EXERCISE GOAL
In the records below, find the line containing "pink bowling pin: 6 -> 5", then print it and every following line exactly, through the last, without pictures.

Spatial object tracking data
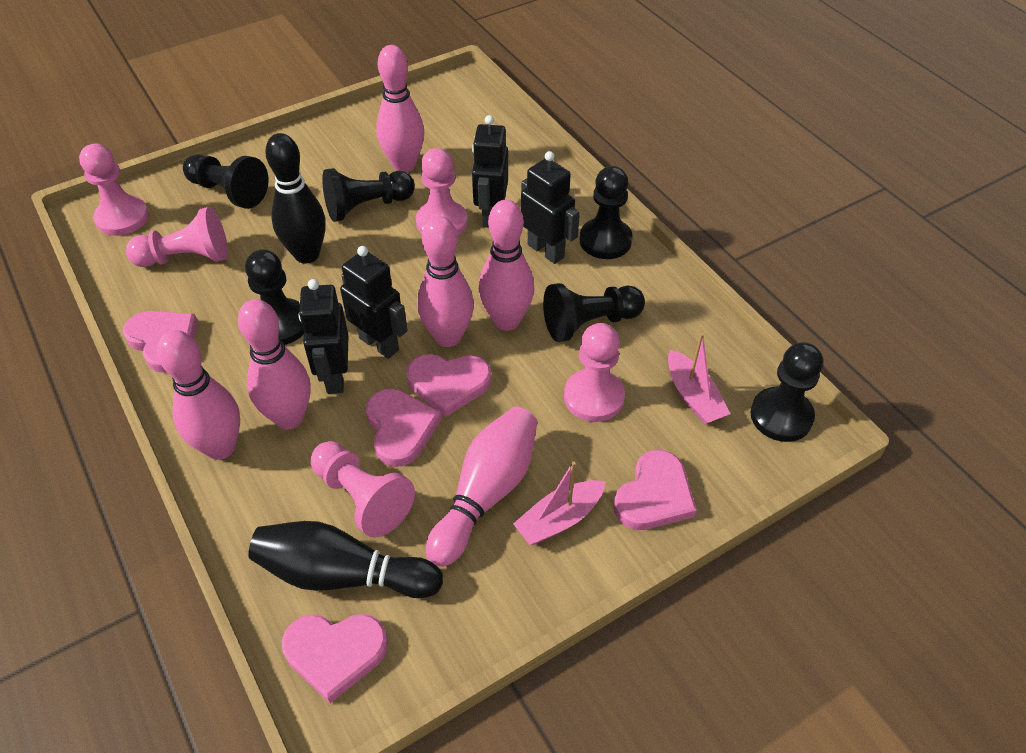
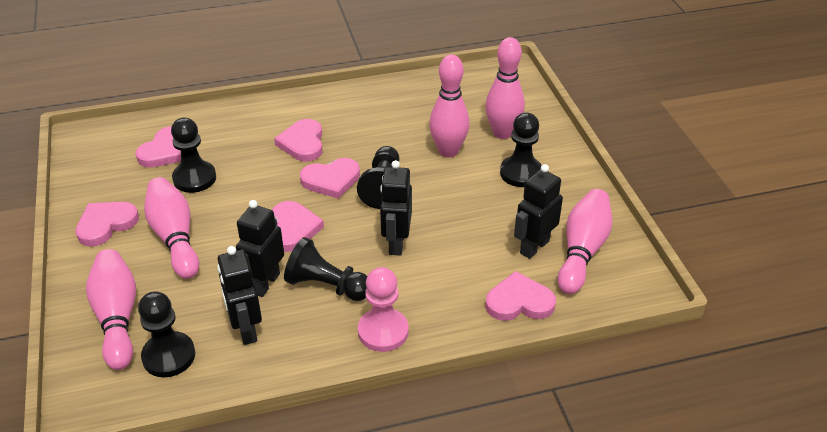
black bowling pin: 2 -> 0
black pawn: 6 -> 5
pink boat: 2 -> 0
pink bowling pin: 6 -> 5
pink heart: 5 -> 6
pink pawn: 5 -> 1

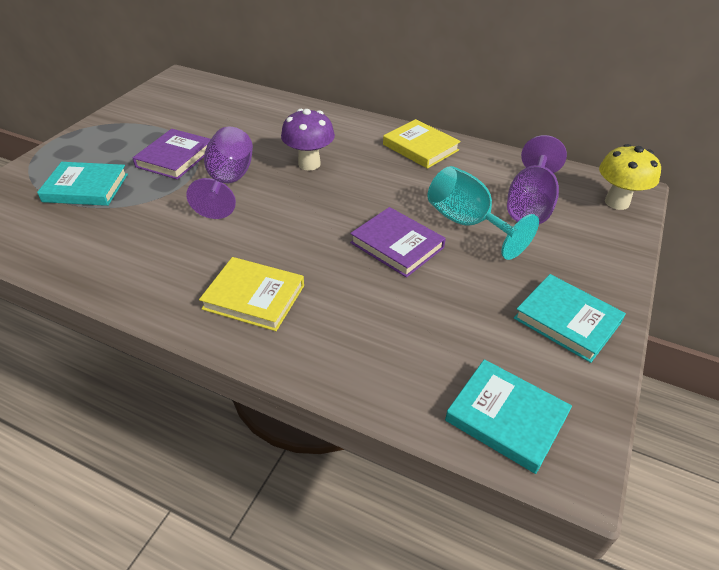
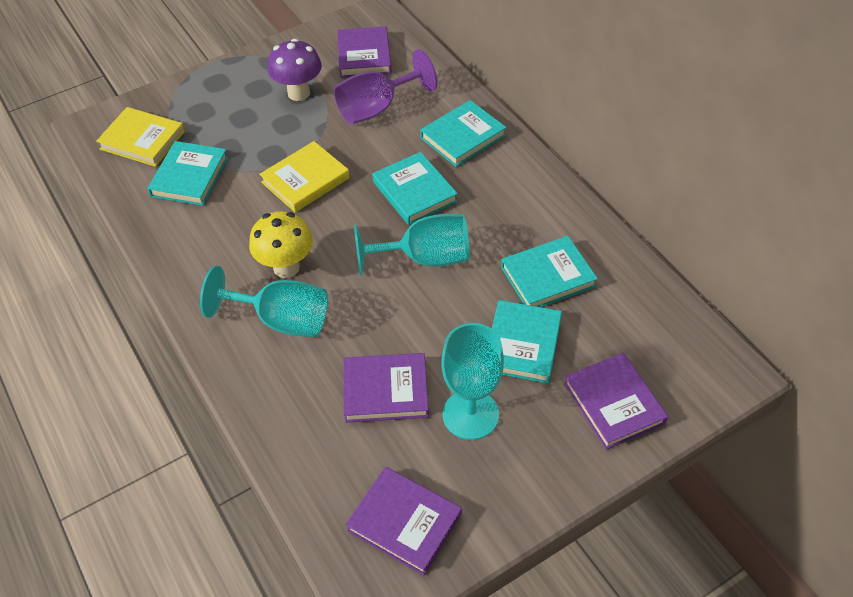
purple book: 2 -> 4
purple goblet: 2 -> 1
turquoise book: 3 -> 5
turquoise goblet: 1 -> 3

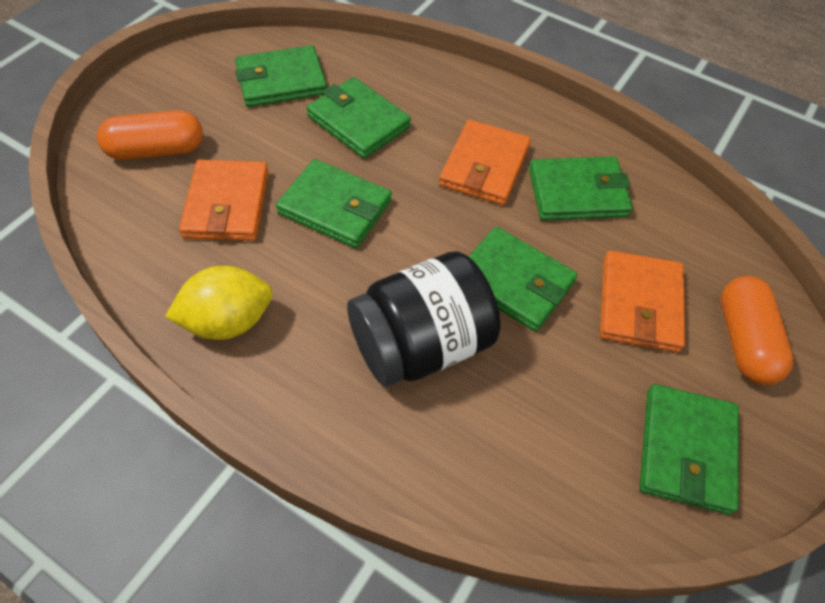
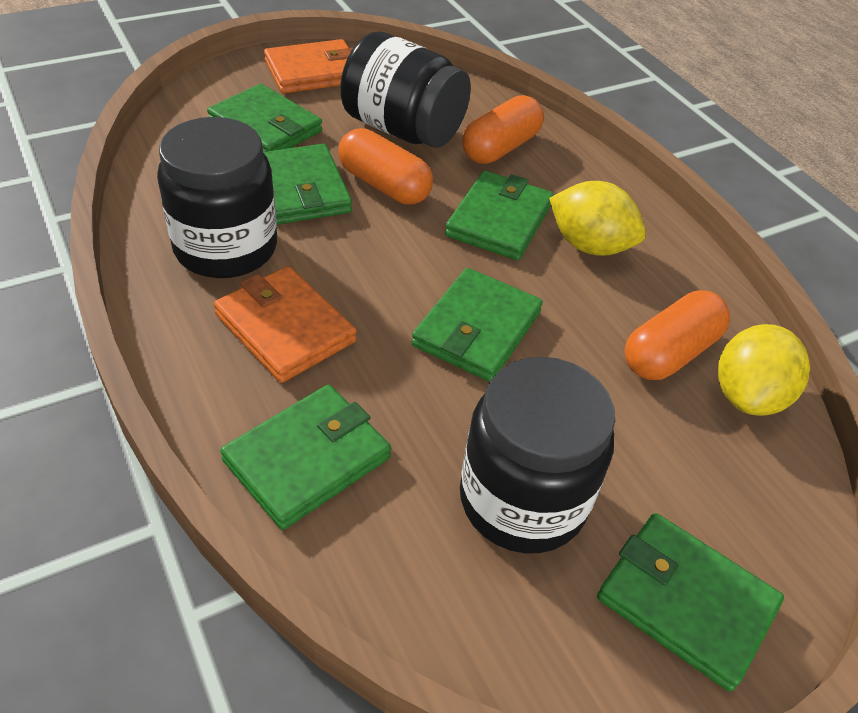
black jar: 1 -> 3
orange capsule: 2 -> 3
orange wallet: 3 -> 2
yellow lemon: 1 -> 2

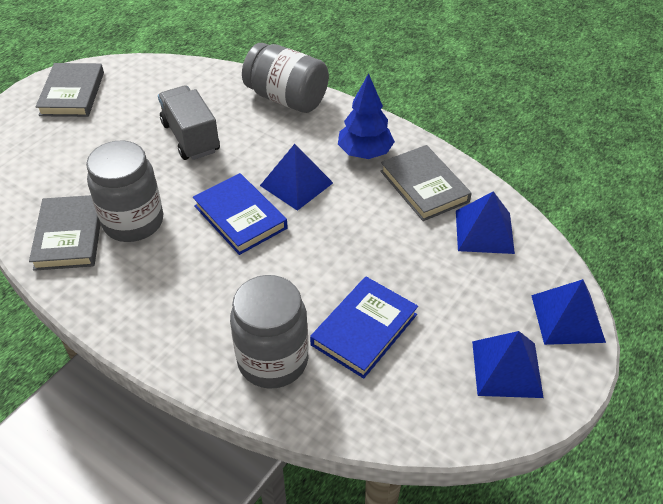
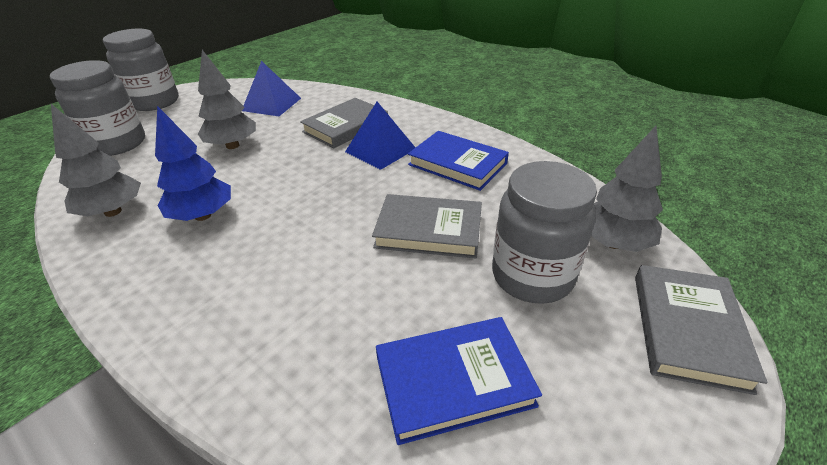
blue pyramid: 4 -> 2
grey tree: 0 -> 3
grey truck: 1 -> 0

RESPONSE
pink bowling pin: 6 -> 5
pink heart: 5 -> 6
pink pawn: 5 -> 1

purple book: 2 -> 4
purple goblet: 2 -> 1
turquoise book: 3 -> 5
turquoise goblet: 1 -> 3

black jar: 1 -> 3
orange capsule: 2 -> 3
orange wallet: 3 -> 2
yellow lemon: 1 -> 2

blue pyramid: 4 -> 2
grey tree: 0 -> 3
grey truck: 1 -> 0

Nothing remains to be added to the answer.